:: Items from a data source ::
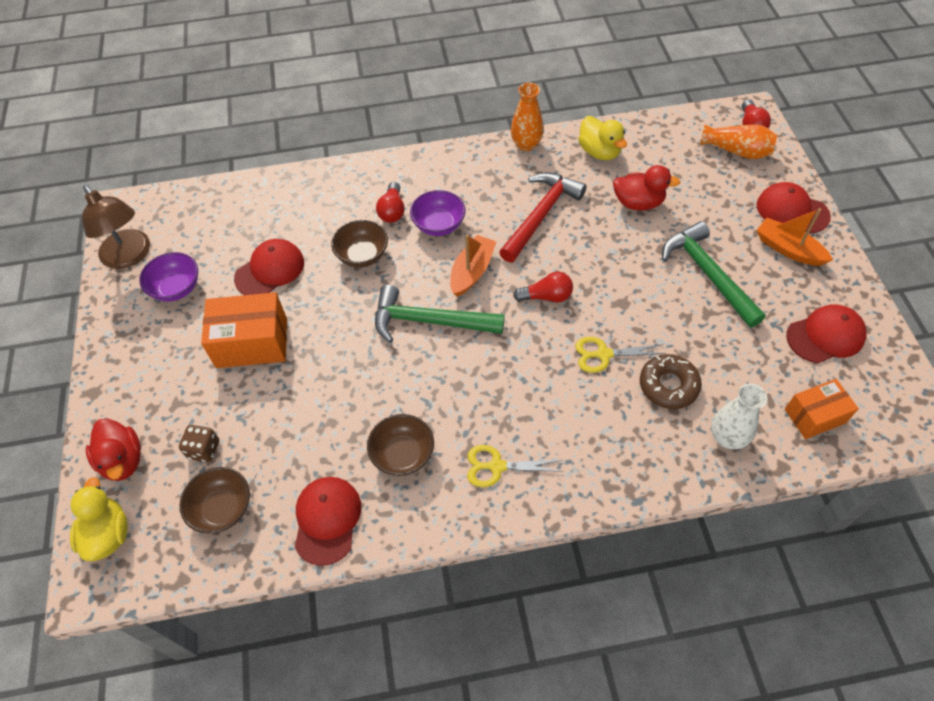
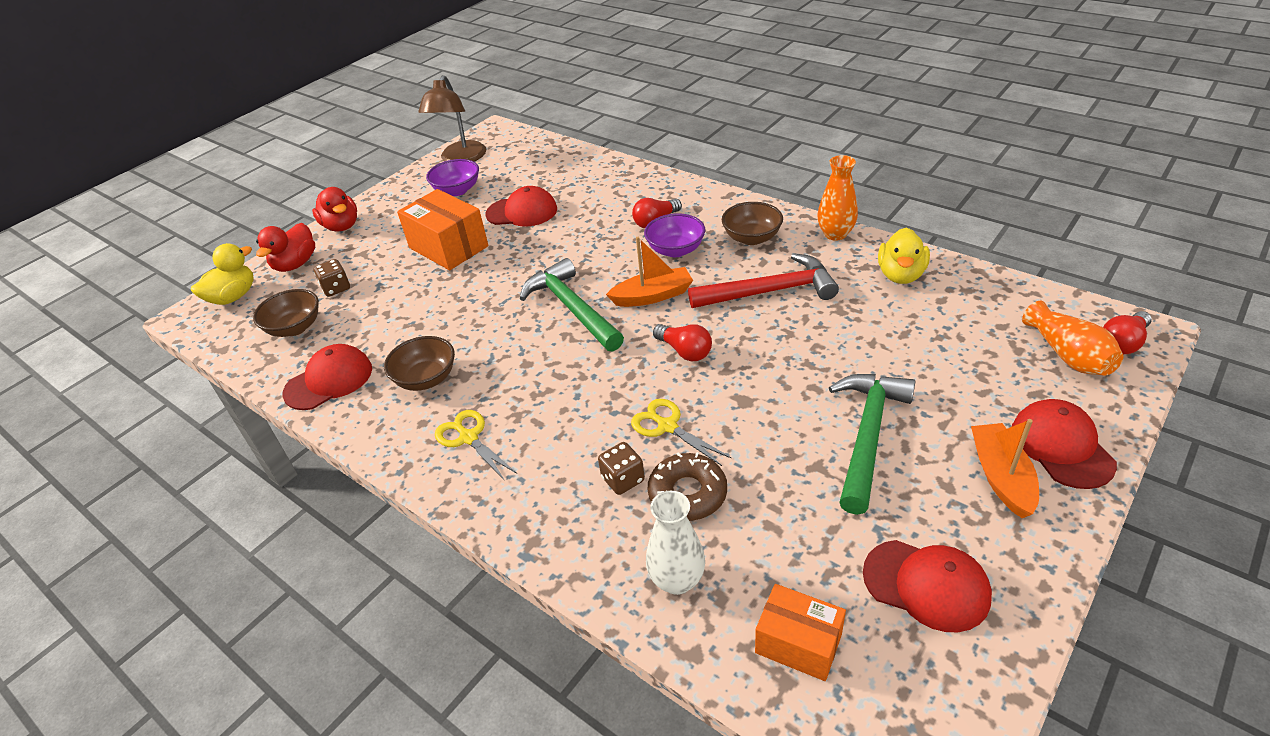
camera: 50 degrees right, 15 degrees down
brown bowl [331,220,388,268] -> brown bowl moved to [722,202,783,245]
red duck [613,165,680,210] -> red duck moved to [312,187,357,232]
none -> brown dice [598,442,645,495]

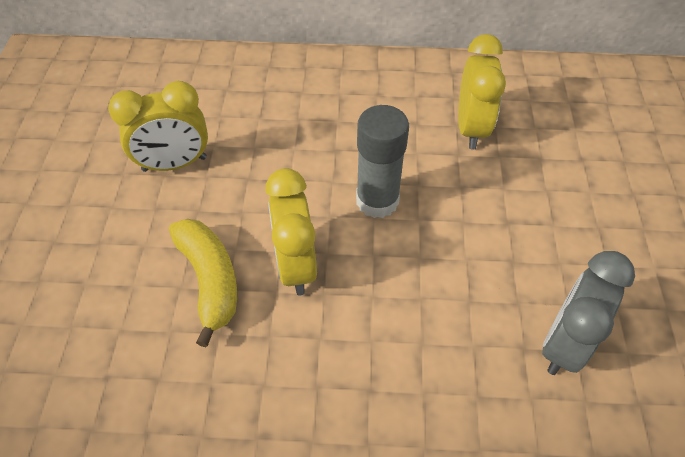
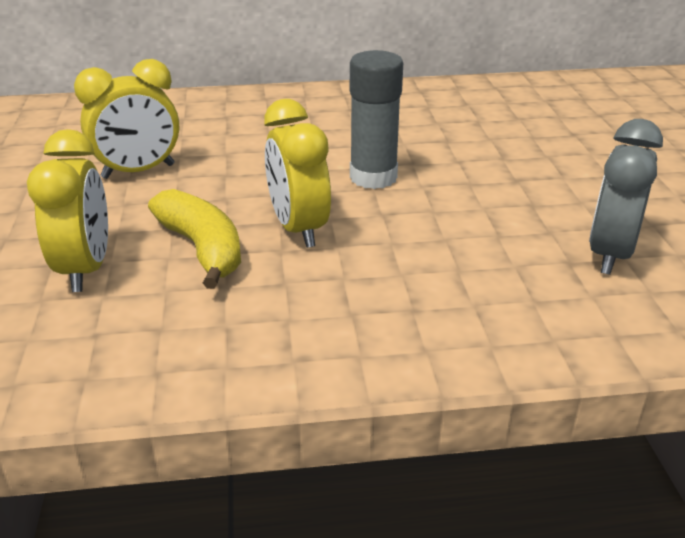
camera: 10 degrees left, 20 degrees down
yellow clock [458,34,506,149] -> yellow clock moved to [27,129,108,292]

:: DIRECTIONS FOR THIS TASK ::
Each line from the top of the records through the one containing "camera: 10 degrees left, 20 degrees down" needs to be transcribed exactly, without pictures.

:: RESPONSE BOX ::
camera: 50 degrees right, 15 degrees down
brown bowl [331,220,388,268] -> brown bowl moved to [722,202,783,245]
red duck [613,165,680,210] -> red duck moved to [312,187,357,232]
none -> brown dice [598,442,645,495]

camera: 10 degrees left, 20 degrees down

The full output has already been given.